**Exercise:**
Please restate each line of the data below exactly. Omit all images.

**Data records:**
- - - - -

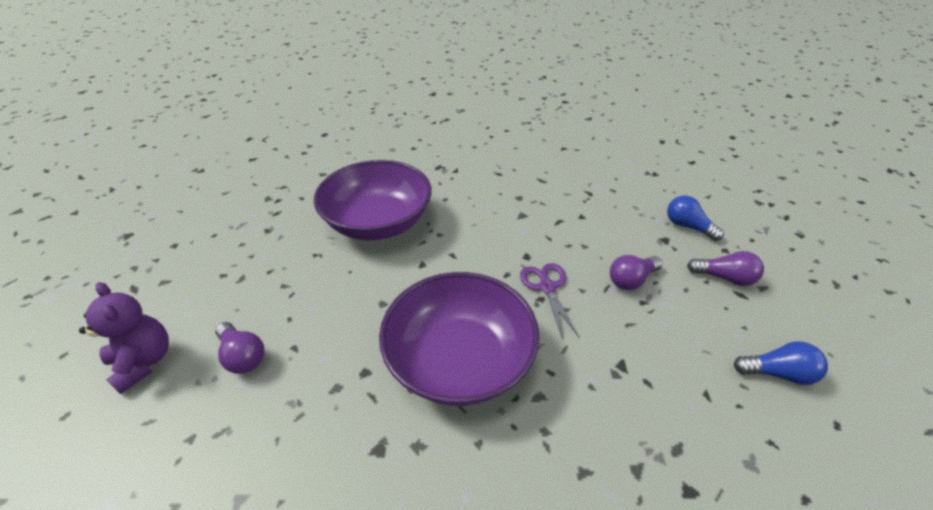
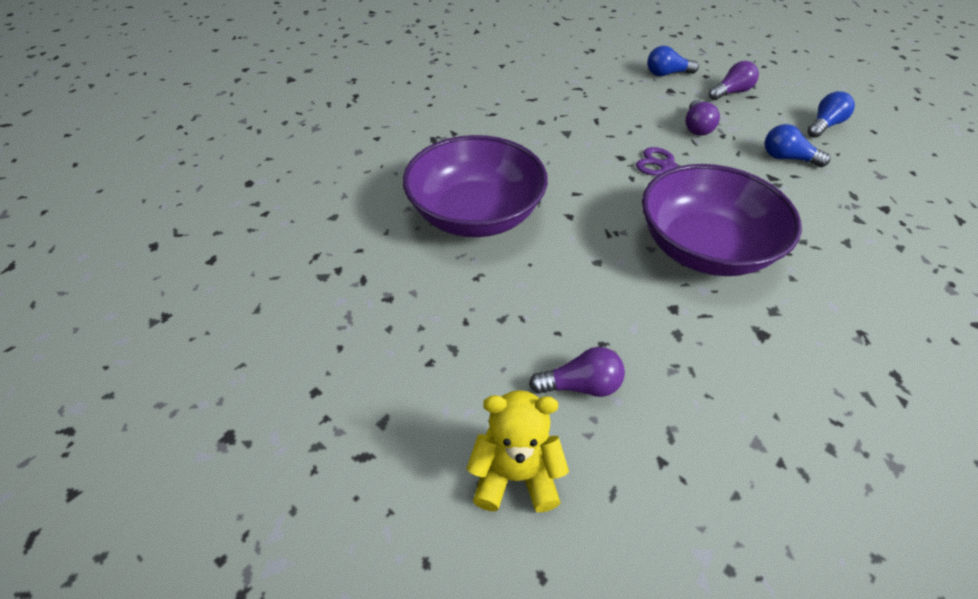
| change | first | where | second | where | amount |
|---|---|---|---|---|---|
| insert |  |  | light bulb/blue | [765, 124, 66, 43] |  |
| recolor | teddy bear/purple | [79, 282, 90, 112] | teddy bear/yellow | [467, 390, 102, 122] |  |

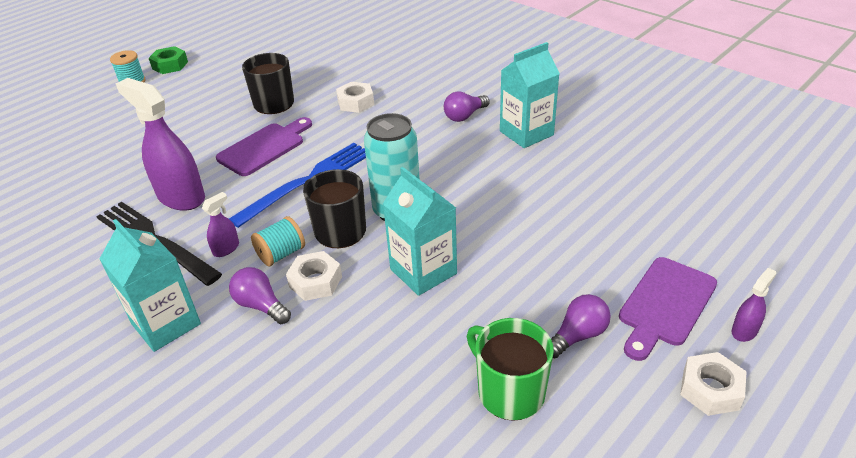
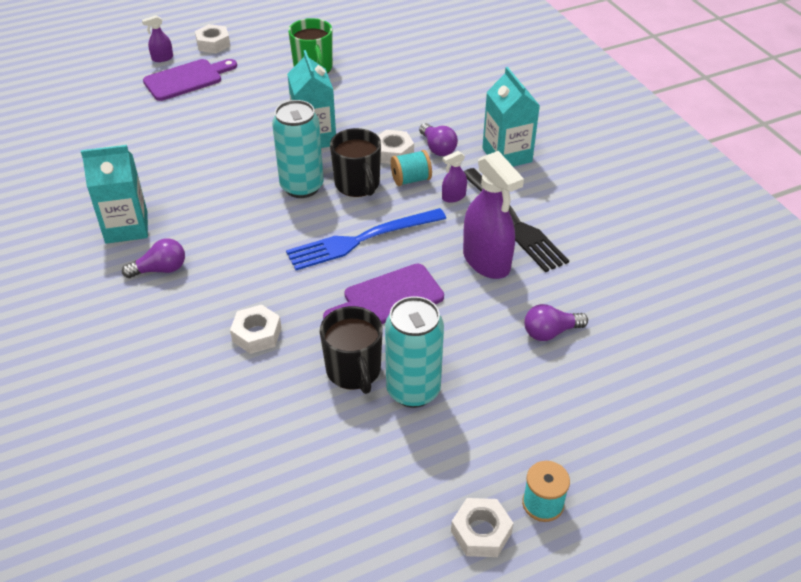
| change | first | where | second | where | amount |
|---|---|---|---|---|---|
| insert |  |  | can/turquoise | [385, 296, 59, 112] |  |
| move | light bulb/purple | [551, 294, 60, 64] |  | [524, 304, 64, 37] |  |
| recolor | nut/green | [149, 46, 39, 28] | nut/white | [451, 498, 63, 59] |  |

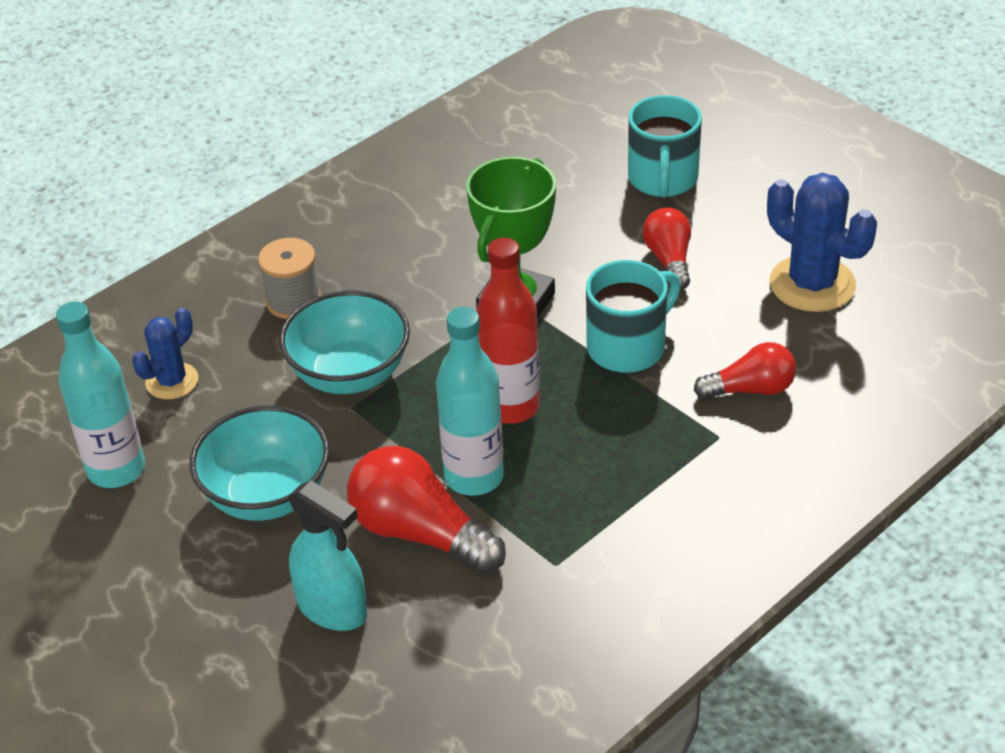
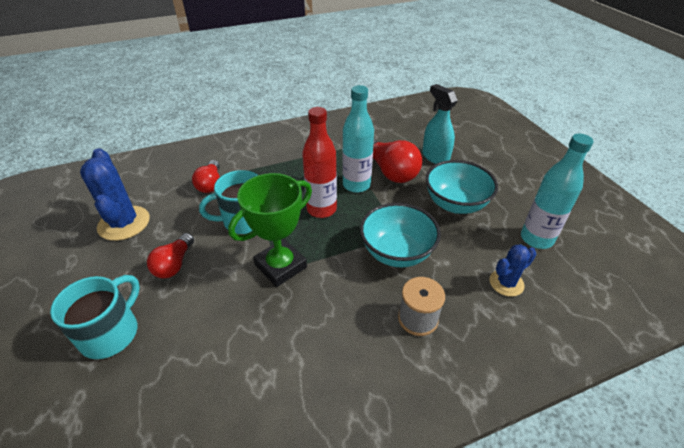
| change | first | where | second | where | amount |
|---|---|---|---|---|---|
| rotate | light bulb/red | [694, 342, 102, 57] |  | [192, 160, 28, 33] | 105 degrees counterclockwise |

- - - - -

**Completed task:**
| change | first | where | second | where | amount |
|---|---|---|---|---|---|
| insert |  |  | light bulb/blue | [765, 124, 66, 43] |  |
| recolor | teddy bear/purple | [79, 282, 90, 112] | teddy bear/yellow | [467, 390, 102, 122] |  |

| change | first | where | second | where | amount |
|---|---|---|---|---|---|
| insert |  |  | can/turquoise | [385, 296, 59, 112] |  |
| move | light bulb/purple | [551, 294, 60, 64] |  | [524, 304, 64, 37] |  |
| recolor | nut/green | [149, 46, 39, 28] | nut/white | [451, 498, 63, 59] |  |

| change | first | where | second | where | amount |
|---|---|---|---|---|---|
| rotate | light bulb/red | [694, 342, 102, 57] |  | [192, 160, 28, 33] | 105 degrees counterclockwise |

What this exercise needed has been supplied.